■ Activity:
Restate all of the material, keeping every line identical to the original.
►
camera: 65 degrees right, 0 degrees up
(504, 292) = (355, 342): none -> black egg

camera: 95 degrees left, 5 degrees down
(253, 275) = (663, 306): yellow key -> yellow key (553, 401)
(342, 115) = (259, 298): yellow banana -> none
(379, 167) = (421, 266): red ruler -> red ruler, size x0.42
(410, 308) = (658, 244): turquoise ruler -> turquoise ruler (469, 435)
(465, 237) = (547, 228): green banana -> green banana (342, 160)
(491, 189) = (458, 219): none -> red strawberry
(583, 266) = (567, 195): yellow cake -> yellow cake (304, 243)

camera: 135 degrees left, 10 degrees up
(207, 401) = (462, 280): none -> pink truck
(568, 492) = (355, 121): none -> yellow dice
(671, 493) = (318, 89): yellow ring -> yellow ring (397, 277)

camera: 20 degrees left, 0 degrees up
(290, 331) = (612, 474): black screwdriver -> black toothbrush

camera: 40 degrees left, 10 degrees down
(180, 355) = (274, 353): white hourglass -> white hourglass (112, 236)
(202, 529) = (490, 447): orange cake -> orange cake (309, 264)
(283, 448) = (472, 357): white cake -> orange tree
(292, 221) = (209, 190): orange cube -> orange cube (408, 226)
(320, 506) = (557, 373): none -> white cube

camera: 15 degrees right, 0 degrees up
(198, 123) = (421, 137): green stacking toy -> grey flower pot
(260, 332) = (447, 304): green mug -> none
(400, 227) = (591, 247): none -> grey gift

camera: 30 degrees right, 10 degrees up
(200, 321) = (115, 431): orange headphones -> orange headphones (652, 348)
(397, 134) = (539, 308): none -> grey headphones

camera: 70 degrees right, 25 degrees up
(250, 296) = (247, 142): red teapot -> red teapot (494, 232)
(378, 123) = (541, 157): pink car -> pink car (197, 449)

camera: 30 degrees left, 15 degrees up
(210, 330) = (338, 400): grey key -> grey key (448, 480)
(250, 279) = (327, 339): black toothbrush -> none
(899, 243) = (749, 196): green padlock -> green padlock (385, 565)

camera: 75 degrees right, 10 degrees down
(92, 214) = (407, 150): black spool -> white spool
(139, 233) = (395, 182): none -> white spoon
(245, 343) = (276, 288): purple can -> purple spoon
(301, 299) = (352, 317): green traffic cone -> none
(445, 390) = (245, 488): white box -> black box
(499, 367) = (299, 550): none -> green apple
◄
■ Exercise answer:
camera: 65 degrees right, 0 degrees up
(504, 292) = (355, 342): none -> black egg

camera: 95 degrees left, 5 degrees down
(253, 275) = (663, 306): yellow key -> yellow key (553, 401)
(342, 115) = (259, 298): yellow banana -> none
(379, 167) = (421, 266): red ruler -> red ruler, size x0.42
(410, 308) = (658, 244): turquoise ruler -> turquoise ruler (469, 435)
(465, 237) = (547, 228): green banana -> green banana (342, 160)
(491, 189) = (458, 219): none -> red strawberry
(583, 266) = (567, 195): yellow cake -> yellow cake (304, 243)

camera: 135 degrees left, 10 degrees up
(207, 401) = (462, 280): none -> pink truck
(568, 492) = (355, 121): none -> yellow dice
(671, 493) = (318, 89): yellow ring -> yellow ring (397, 277)

camera: 20 degrees left, 0 degrees up
(290, 331) = (612, 474): black screwdriver -> black toothbrush

camera: 40 degrees left, 10 degrees down
(180, 355) = (274, 353): white hourglass -> white hourglass (112, 236)
(202, 529) = (490, 447): orange cake -> orange cake (309, 264)
(283, 448) = (472, 357): white cake -> orange tree
(292, 221) = (209, 190): orange cube -> orange cube (408, 226)
(320, 506) = (557, 373): none -> white cube

camera: 15 degrees right, 0 degrees up
(198, 123) = (421, 137): green stacking toy -> grey flower pot
(260, 332) = (447, 304): green mug -> none
(400, 227) = (591, 247): none -> grey gift

camera: 30 degrees right, 10 degrees up
(200, 321) = (115, 431): orange headphones -> orange headphones (652, 348)
(397, 134) = (539, 308): none -> grey headphones

camera: 70 degrees right, 25 degrees up
(250, 296) = (247, 142): red teapot -> red teapot (494, 232)
(378, 123) = (541, 157): pink car -> pink car (197, 449)

camera: 30 degrees left, 15 degrees up
(210, 330) = (338, 400): grey key -> grey key (448, 480)
(250, 279) = (327, 339): black toothbrush -> none
(899, 243) = (749, 196): green padlock -> green padlock (385, 565)

camera: 75 degrees right, 10 degrees down
(92, 214) = (407, 150): black spool -> white spool
(139, 233) = (395, 182): none -> white spoon
(245, 343) = (276, 288): purple can -> purple spoon
(301, 299) = (352, 317): green traffic cone -> none
(445, 390) = (245, 488): white box -> black box
(499, 367) = (299, 550): none -> green apple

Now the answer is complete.